■ Task prompt
Identify every line in the records below that contains the string "instrumentName" and copy each of those lines.

* Start Provided information *

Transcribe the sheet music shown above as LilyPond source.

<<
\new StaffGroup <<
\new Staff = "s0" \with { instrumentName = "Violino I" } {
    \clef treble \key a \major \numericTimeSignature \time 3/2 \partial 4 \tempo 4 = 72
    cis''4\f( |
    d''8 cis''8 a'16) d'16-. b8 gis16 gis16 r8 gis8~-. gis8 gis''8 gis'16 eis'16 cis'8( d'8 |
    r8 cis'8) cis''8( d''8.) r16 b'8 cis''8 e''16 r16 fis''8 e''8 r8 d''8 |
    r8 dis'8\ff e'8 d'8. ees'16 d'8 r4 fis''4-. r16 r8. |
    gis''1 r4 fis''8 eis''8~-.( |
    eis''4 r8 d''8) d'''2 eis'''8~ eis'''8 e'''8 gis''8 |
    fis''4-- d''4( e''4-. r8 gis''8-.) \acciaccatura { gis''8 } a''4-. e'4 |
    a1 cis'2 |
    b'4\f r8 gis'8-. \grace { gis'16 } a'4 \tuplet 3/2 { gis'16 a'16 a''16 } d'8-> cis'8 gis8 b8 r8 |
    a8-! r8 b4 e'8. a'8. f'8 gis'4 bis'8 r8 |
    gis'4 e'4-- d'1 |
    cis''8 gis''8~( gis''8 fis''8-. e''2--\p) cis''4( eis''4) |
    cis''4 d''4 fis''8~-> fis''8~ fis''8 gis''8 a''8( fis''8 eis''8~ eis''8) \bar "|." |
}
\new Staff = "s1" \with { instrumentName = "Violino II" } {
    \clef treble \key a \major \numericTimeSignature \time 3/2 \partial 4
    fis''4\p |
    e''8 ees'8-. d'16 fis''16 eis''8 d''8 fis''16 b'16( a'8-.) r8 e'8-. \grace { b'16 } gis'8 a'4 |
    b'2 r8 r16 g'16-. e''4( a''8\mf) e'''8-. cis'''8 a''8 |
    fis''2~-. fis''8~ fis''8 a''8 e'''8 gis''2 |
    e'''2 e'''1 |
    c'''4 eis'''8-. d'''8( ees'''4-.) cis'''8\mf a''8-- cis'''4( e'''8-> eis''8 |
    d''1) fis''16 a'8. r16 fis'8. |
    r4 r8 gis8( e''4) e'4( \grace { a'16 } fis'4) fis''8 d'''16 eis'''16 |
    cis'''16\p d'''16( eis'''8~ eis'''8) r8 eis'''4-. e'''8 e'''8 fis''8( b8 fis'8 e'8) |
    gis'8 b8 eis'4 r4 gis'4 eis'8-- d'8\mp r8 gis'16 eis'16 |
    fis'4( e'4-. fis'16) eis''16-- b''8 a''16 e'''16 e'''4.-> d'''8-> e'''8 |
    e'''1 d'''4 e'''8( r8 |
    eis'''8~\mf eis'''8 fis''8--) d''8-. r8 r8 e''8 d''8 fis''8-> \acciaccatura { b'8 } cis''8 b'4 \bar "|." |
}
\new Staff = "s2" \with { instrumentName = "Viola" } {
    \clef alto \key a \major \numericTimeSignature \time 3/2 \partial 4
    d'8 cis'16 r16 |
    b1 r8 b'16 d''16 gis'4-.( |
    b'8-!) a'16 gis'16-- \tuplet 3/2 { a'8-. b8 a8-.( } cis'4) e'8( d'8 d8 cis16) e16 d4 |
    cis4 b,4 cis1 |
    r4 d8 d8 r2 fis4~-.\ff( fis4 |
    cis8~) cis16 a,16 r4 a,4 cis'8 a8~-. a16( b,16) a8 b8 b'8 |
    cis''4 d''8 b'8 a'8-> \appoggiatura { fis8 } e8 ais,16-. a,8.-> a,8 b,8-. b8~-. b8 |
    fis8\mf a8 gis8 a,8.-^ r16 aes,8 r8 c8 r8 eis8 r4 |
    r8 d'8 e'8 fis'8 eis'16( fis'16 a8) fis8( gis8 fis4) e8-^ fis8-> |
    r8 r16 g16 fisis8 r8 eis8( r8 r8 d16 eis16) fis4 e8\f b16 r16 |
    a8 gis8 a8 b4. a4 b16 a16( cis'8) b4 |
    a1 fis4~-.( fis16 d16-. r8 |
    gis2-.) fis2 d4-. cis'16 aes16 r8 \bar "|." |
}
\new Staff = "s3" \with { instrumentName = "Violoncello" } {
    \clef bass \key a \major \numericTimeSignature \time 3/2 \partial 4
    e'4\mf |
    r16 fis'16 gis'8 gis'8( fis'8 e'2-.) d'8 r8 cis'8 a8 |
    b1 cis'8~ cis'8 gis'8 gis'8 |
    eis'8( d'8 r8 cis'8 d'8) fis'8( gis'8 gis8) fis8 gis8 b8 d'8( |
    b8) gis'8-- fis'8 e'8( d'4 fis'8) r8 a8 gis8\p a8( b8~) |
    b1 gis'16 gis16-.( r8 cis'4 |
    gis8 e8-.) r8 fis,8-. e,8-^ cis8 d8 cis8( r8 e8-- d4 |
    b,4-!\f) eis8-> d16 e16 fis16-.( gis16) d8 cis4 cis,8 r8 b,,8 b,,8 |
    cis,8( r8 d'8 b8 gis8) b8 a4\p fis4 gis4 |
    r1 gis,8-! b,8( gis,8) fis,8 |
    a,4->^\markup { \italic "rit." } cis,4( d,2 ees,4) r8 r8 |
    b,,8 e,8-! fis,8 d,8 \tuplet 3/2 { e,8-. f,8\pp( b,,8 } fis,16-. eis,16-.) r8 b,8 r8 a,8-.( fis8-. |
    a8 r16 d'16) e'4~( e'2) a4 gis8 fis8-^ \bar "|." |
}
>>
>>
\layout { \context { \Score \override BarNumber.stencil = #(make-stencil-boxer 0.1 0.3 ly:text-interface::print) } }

* End Provided information *

■ The output
\new Staff = "s0" \with { instrumentName = "Violino I" } {
\new Staff = "s1" \with { instrumentName = "Violino II" } {
\new Staff = "s2" \with { instrumentName = "Viola" } {
\new Staff = "s3" \with { instrumentName = "Violoncello" } {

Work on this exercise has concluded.